WORK ITEM: Report each line from the data below that holds the word "green".

TASK MATERIAL:
= = = = =

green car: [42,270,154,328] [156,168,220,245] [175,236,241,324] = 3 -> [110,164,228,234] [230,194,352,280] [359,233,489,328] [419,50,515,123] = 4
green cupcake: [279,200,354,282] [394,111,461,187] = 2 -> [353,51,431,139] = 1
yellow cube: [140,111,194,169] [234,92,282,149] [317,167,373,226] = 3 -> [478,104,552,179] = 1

= = = = =

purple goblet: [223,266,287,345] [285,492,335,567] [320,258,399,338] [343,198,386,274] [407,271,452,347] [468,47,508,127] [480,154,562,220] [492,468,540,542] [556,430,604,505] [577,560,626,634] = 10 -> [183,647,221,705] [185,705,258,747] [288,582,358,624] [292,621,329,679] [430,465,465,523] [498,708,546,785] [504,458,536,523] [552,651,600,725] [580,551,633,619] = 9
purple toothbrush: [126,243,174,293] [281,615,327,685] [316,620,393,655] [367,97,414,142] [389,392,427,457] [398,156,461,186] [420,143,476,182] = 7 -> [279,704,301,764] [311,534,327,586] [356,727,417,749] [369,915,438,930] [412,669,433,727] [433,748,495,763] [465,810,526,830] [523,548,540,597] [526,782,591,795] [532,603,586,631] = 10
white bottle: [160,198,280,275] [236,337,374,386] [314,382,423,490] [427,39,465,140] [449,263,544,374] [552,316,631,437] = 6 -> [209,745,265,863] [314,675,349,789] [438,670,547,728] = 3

= = = = =

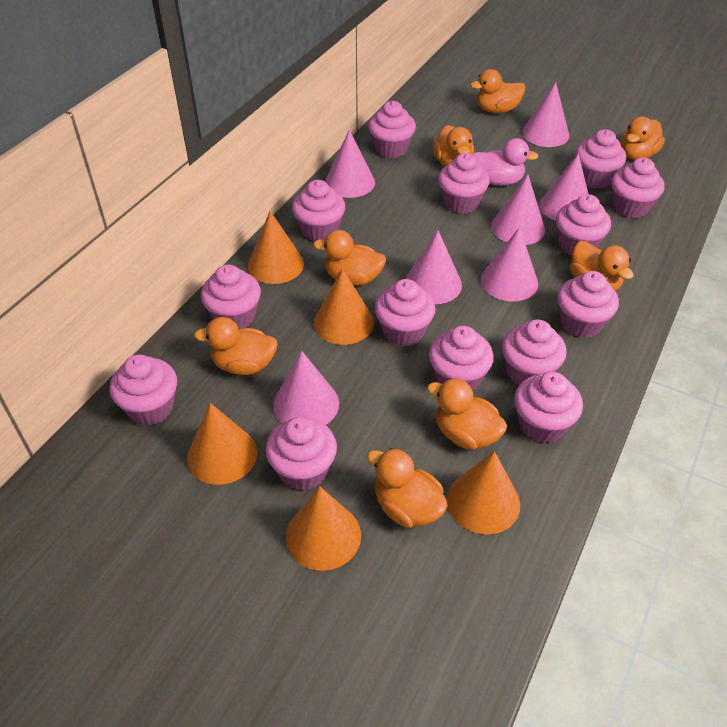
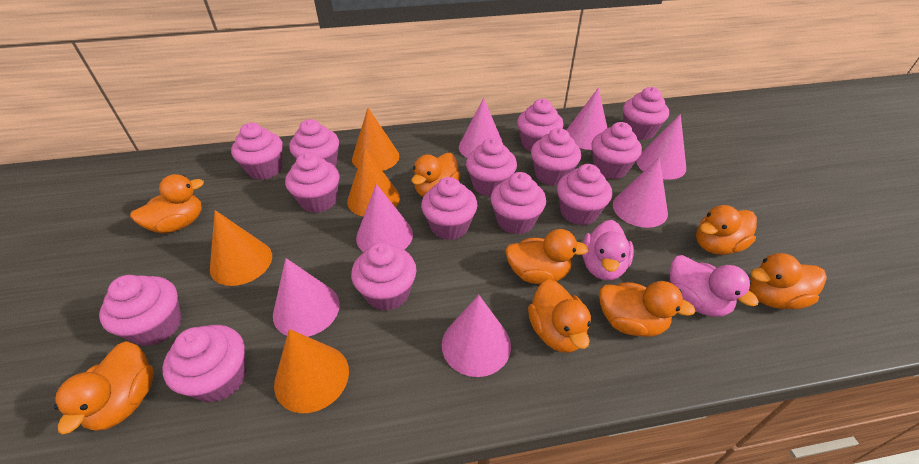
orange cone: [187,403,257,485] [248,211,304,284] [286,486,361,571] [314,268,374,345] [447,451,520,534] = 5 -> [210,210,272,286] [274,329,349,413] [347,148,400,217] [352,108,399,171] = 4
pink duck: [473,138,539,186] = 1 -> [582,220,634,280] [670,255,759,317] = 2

= = = = =

RESULT FOR THIS TASK:
green car: [42,270,154,328] [156,168,220,245] [175,236,241,324] = 3 -> [110,164,228,234] [230,194,352,280] [359,233,489,328] [419,50,515,123] = 4
green cupcake: [279,200,354,282] [394,111,461,187] = 2 -> [353,51,431,139] = 1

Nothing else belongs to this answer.